Stored records
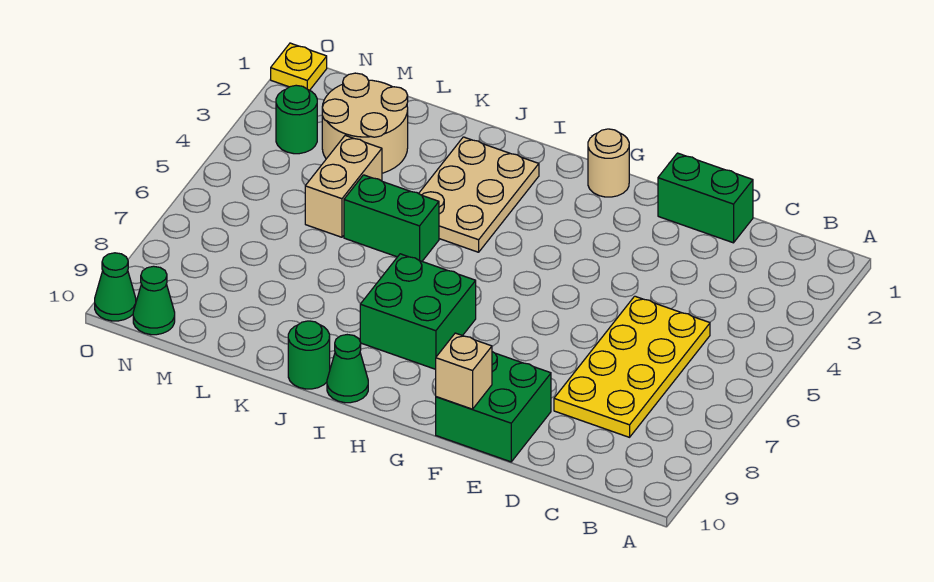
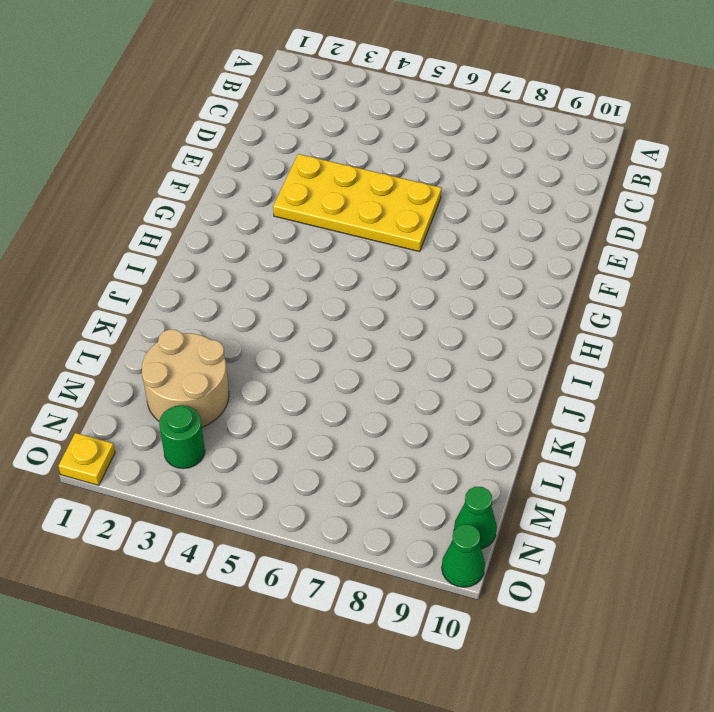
yellow plate E3:F6 level 1 -> yellow plate C5:D8 level 1
none -> green brick D1:E1 level 1
none -> green brick E9:F10 level 1
none -> tan round brick G1 level 1

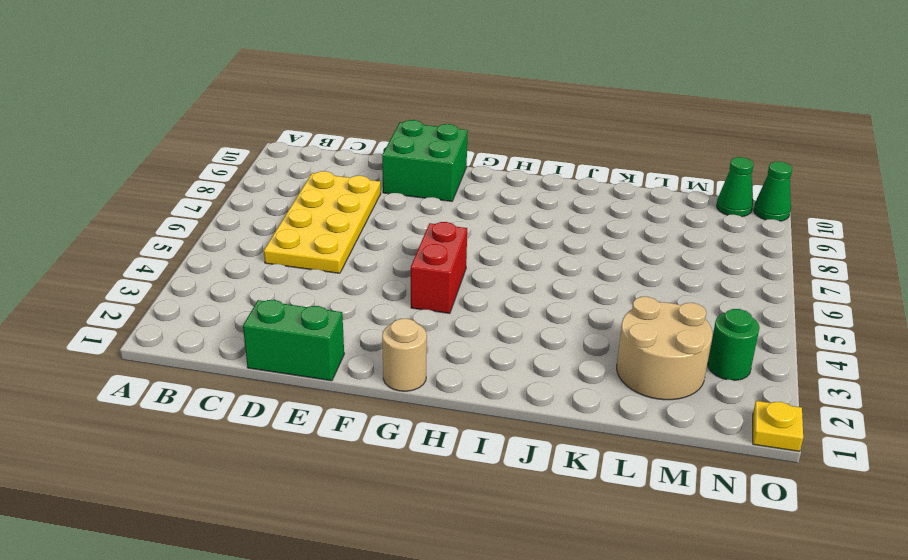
red brick G4:G5 level 1 -> none
none -> green brick H7:I8 level 1
none -> tan plate I2:J4 level 1
none -> green cone I10 level 1

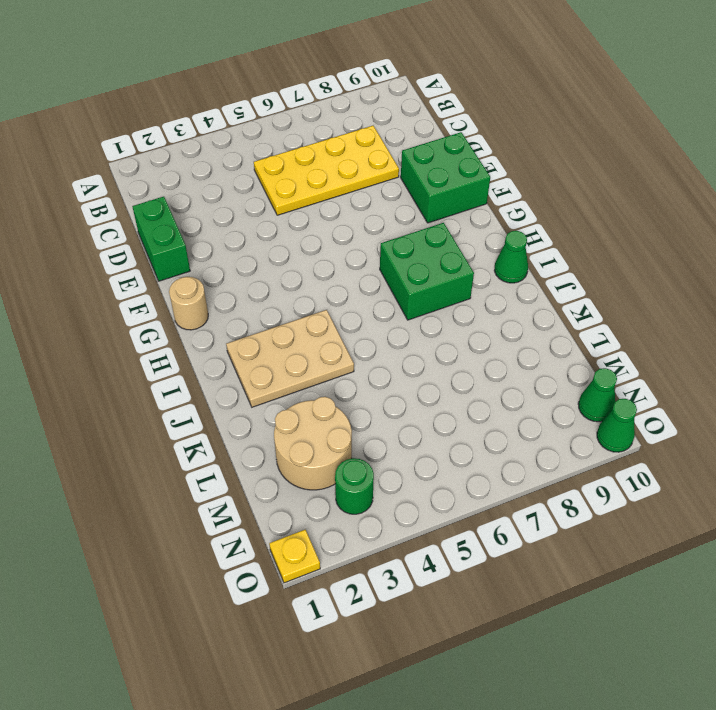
none -> green brick J5:K5 level 1
none -> green round brick J10 level 1
none -> tan brick L4:L5 level 1

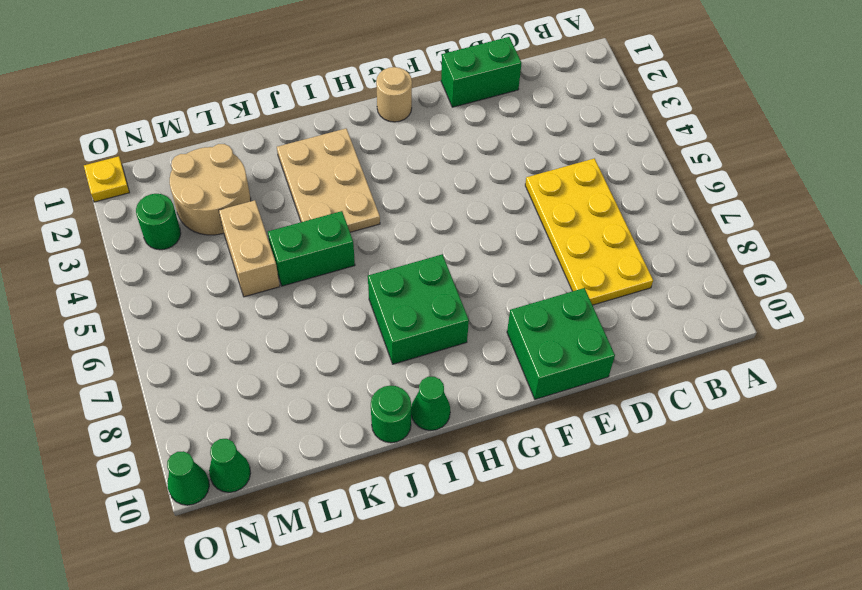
none -> tan brick F10 level 2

**What is required:** Reproduce verbatim every line starting at the line that holds "none -> green brick J5:K5 level 1" and ending with the final line of the data; omit the pictures.

**Written answer:**
none -> green brick J5:K5 level 1
none -> green round brick J10 level 1
none -> tan brick L4:L5 level 1

none -> tan brick F10 level 2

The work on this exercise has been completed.